Work instructions: Work through the material below line by line and say how many lines include the word "turquoise". Only the number, please.

Exercise data:
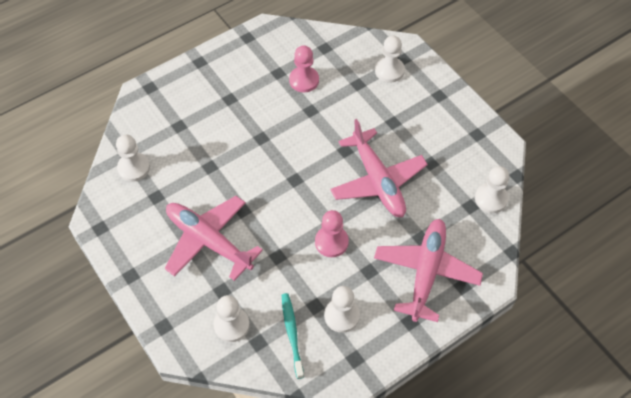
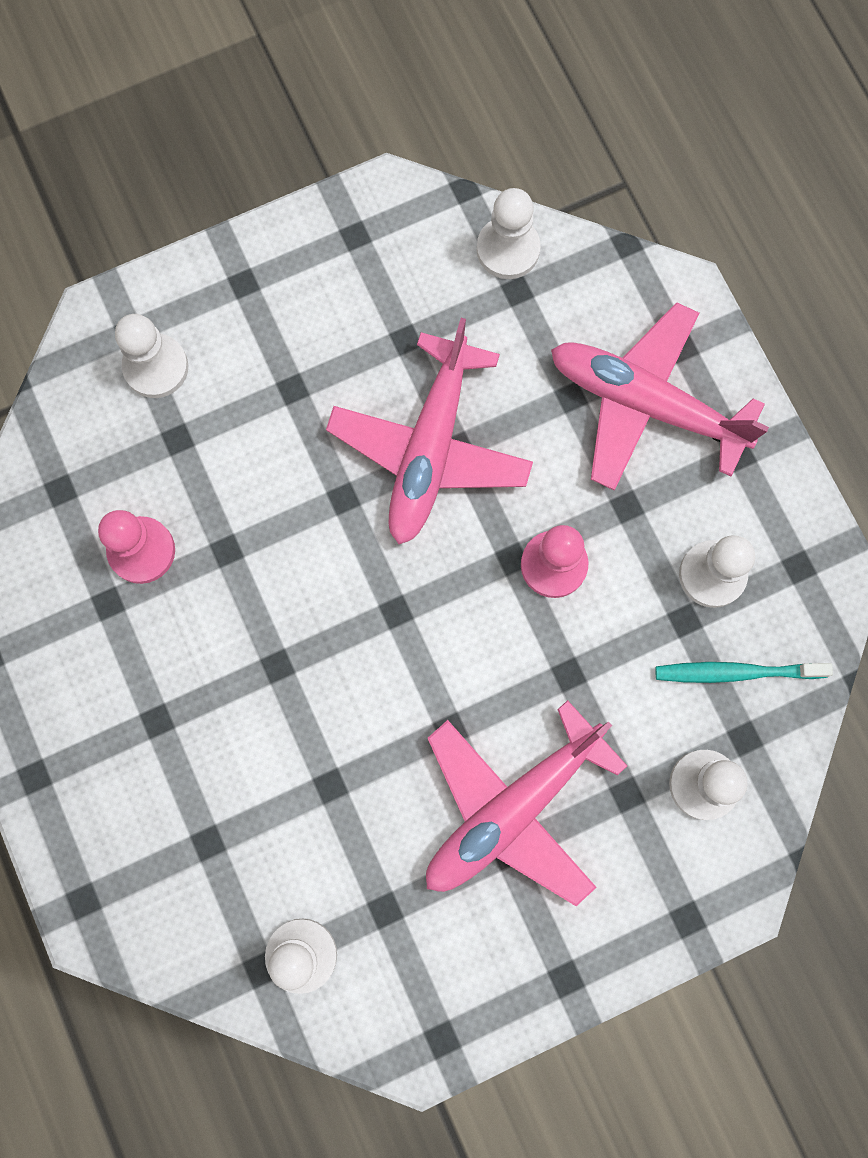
camera: 80 degrees left, 20 degrees up
pink plane [330,119,428,217] -> pink plane turned 120 degrees clockwise [326,318,533,544]

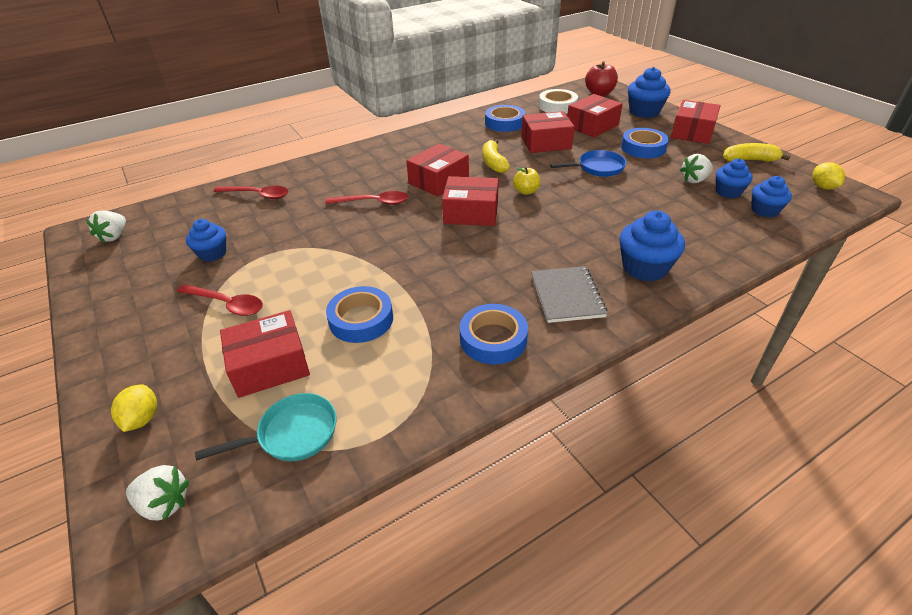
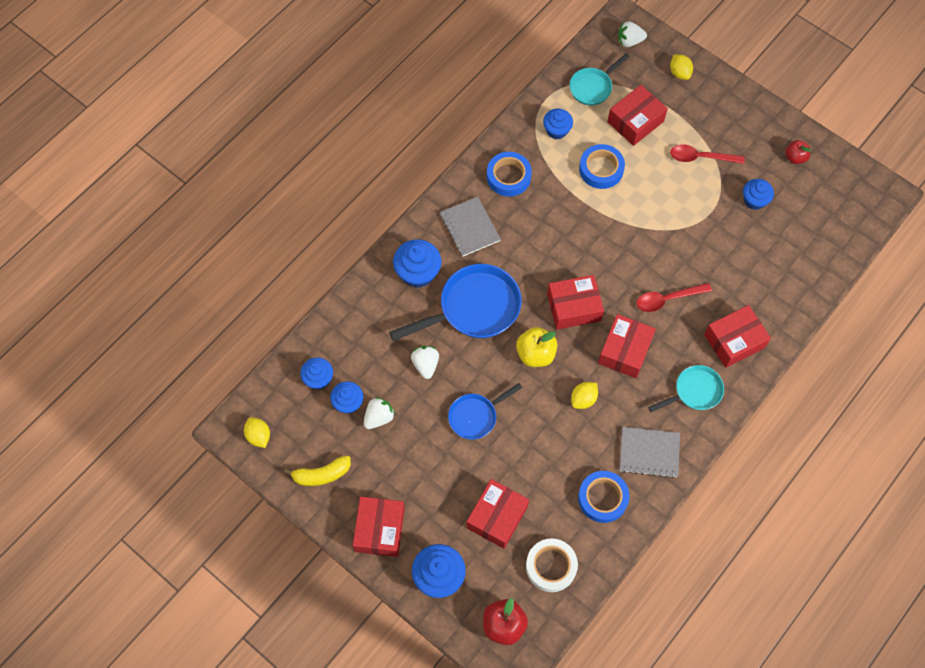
camera: 160 degrees right, 25 degrees up
white strawberry [86,211,126,243] -> white strawberry moved to [411,346,439,379]
red spoon [214,186,289,199] -> none
yellow banana [483,139,510,173] -> yellow lemon [571,382,598,409]
yellow apple [513,167,540,195] -> yellow apple [516,327,557,367], size x1.55
red box [521,111,575,153] -> red box moved to [704,305,771,368]
blue tape [621,128,669,158] -> none
none -> blue pan [389,264,522,341]
none -> blue cupcake [543,108,573,139]
none -> grey notebook [620,427,680,478]
none -> turquoise pan [648,365,724,412]
none -> red apple [785,140,811,164]

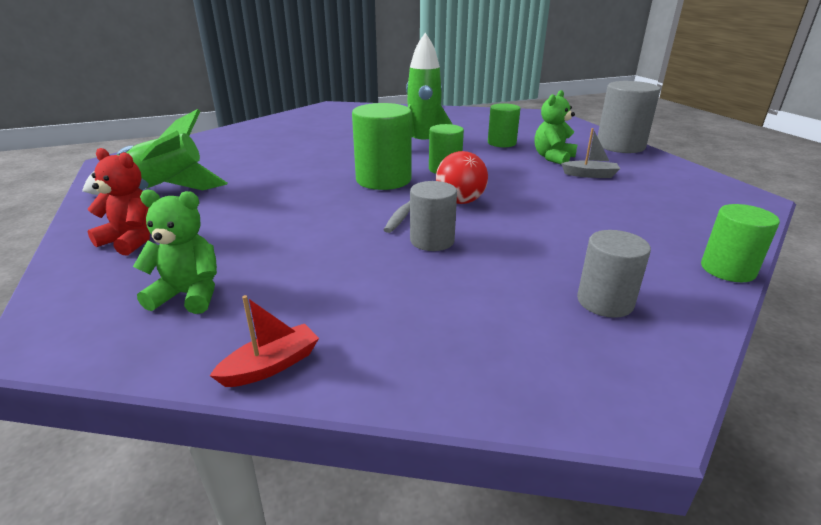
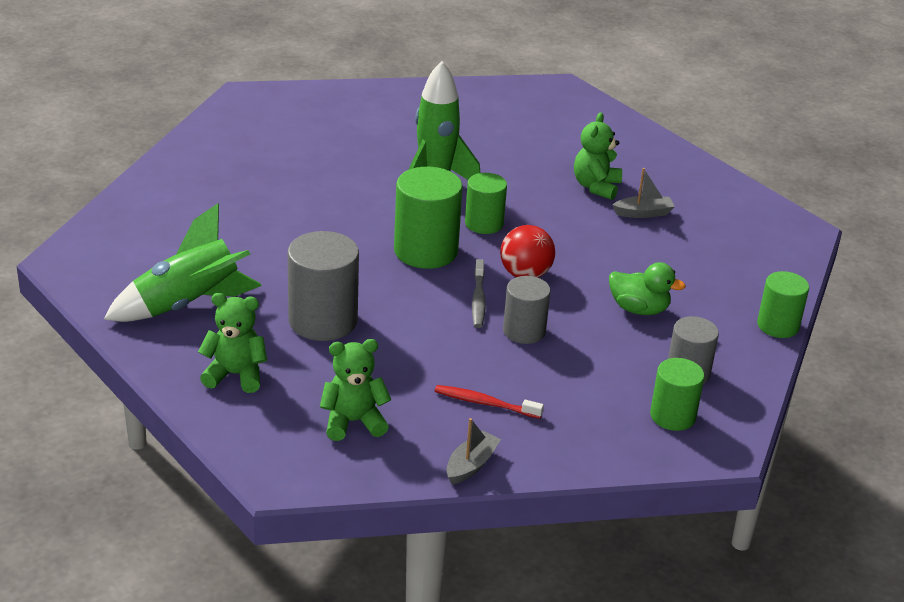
camera: 20 degrees left, 5 degrees up
red teddy bear [88,148,150,256] -> green teddy bear [198,293,267,393]
red boat [210,295,319,387] -> grey boat [447,418,501,485]
green cylinder [488,103,520,147] -> green cylinder moved to [650,358,704,431]
grey cylinder [597,81,661,153] -> grey cylinder moved to [288,231,359,341]
none -> red toothbrush [435,385,544,419]
none -> green duck [609,262,686,315]

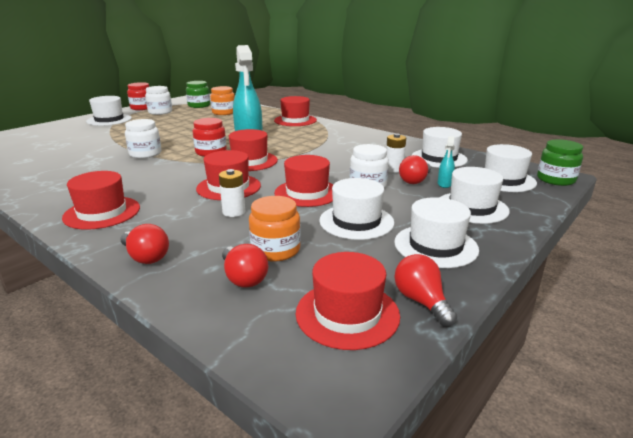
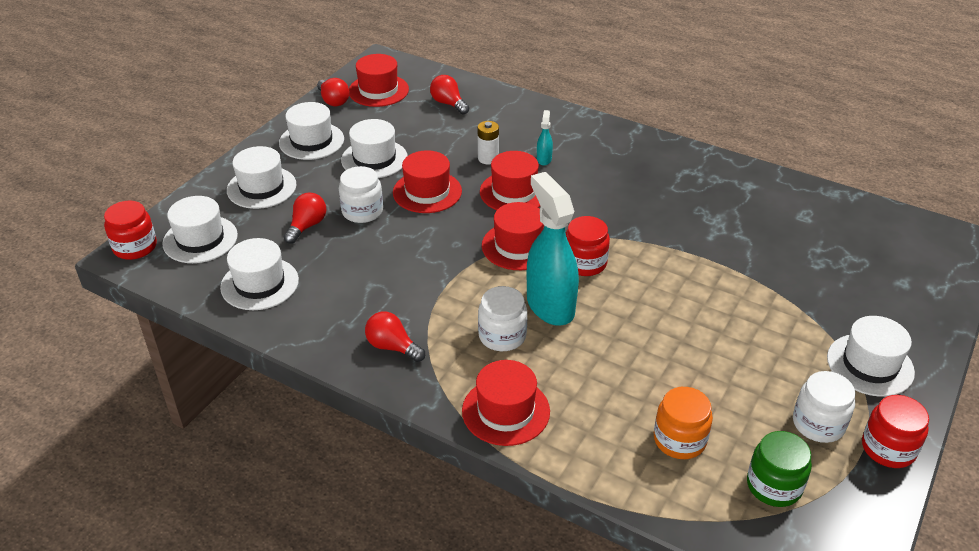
camera: 170 degrees right, 15 degrees up
red hat [62,171,140,230] -> none
red light bulb [120,224,169,264] -> red light bulb moved to [365,312,425,362]
white jar [125,119,161,159] -> white jar moved to [478,286,527,351]
orange jar [249,196,301,261] -> none
white battery [386,133,406,173] -> none
turquoise spray bottle [438,136,455,188] -> turquoise spray bottle moved to [537,110,553,166]
green jar [537,139,583,186] -> red jar [104,200,157,260]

Exercise response: 2